Reproduce all of the data below line for line, substituting "Bombay" for every occurrence of "Mumbai" and changing nothing else.

--------

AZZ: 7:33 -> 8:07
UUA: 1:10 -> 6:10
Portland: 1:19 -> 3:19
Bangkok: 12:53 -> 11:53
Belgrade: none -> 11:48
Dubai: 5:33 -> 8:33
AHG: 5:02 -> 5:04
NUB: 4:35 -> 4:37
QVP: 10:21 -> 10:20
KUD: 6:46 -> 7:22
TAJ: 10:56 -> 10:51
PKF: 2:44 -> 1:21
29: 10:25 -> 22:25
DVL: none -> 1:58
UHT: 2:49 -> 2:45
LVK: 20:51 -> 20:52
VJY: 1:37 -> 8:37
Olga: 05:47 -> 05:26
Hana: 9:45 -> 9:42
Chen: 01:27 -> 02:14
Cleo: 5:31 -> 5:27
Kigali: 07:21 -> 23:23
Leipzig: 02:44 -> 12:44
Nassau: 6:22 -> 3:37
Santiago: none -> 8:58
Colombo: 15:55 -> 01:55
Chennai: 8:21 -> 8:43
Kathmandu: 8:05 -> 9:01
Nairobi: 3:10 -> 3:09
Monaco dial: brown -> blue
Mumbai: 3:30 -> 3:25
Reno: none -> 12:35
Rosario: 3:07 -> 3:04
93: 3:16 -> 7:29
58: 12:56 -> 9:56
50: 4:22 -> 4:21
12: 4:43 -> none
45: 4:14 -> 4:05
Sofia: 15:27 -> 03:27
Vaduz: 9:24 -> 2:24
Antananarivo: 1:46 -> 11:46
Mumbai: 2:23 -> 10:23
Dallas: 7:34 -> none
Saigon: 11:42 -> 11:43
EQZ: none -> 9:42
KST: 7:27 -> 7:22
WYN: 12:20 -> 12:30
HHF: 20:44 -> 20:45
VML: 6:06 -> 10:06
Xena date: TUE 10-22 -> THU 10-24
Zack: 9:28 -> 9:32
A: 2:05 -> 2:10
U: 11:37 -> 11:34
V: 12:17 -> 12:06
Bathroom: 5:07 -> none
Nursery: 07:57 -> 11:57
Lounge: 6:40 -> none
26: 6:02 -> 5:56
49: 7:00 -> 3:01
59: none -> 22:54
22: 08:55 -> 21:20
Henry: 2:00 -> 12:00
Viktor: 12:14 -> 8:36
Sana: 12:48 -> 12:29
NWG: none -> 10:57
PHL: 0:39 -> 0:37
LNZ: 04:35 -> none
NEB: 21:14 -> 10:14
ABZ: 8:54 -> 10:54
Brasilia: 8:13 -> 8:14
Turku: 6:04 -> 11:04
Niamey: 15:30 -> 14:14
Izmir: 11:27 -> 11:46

--------

[Written answer]
AZZ: 7:33 -> 8:07
UUA: 1:10 -> 6:10
Portland: 1:19 -> 3:19
Bangkok: 12:53 -> 11:53
Belgrade: none -> 11:48
Dubai: 5:33 -> 8:33
AHG: 5:02 -> 5:04
NUB: 4:35 -> 4:37
QVP: 10:21 -> 10:20
KUD: 6:46 -> 7:22
TAJ: 10:56 -> 10:51
PKF: 2:44 -> 1:21
29: 10:25 -> 22:25
DVL: none -> 1:58
UHT: 2:49 -> 2:45
LVK: 20:51 -> 20:52
VJY: 1:37 -> 8:37
Olga: 05:47 -> 05:26
Hana: 9:45 -> 9:42
Chen: 01:27 -> 02:14
Cleo: 5:31 -> 5:27
Kigali: 07:21 -> 23:23
Leipzig: 02:44 -> 12:44
Nassau: 6:22 -> 3:37
Santiago: none -> 8:58
Colombo: 15:55 -> 01:55
Chennai: 8:21 -> 8:43
Kathmandu: 8:05 -> 9:01
Nairobi: 3:10 -> 3:09
Monaco dial: brown -> blue
Bombay: 3:30 -> 3:25
Reno: none -> 12:35
Rosario: 3:07 -> 3:04
93: 3:16 -> 7:29
58: 12:56 -> 9:56
50: 4:22 -> 4:21
12: 4:43 -> none
45: 4:14 -> 4:05
Sofia: 15:27 -> 03:27
Vaduz: 9:24 -> 2:24
Antananarivo: 1:46 -> 11:46
Bombay: 2:23 -> 10:23
Dallas: 7:34 -> none
Saigon: 11:42 -> 11:43
EQZ: none -> 9:42
KST: 7:27 -> 7:22
WYN: 12:20 -> 12:30
HHF: 20:44 -> 20:45
VML: 6:06 -> 10:06
Xena date: TUE 10-22 -> THU 10-24
Zack: 9:28 -> 9:32
A: 2:05 -> 2:10
U: 11:37 -> 11:34
V: 12:17 -> 12:06
Bathroom: 5:07 -> none
Nursery: 07:57 -> 11:57
Lounge: 6:40 -> none
26: 6:02 -> 5:56
49: 7:00 -> 3:01
59: none -> 22:54
22: 08:55 -> 21:20
Henry: 2:00 -> 12:00
Viktor: 12:14 -> 8:36
Sana: 12:48 -> 12:29
NWG: none -> 10:57
PHL: 0:39 -> 0:37
LNZ: 04:35 -> none
NEB: 21:14 -> 10:14
ABZ: 8:54 -> 10:54
Brasilia: 8:13 -> 8:14
Turku: 6:04 -> 11:04
Niamey: 15:30 -> 14:14
Izmir: 11:27 -> 11:46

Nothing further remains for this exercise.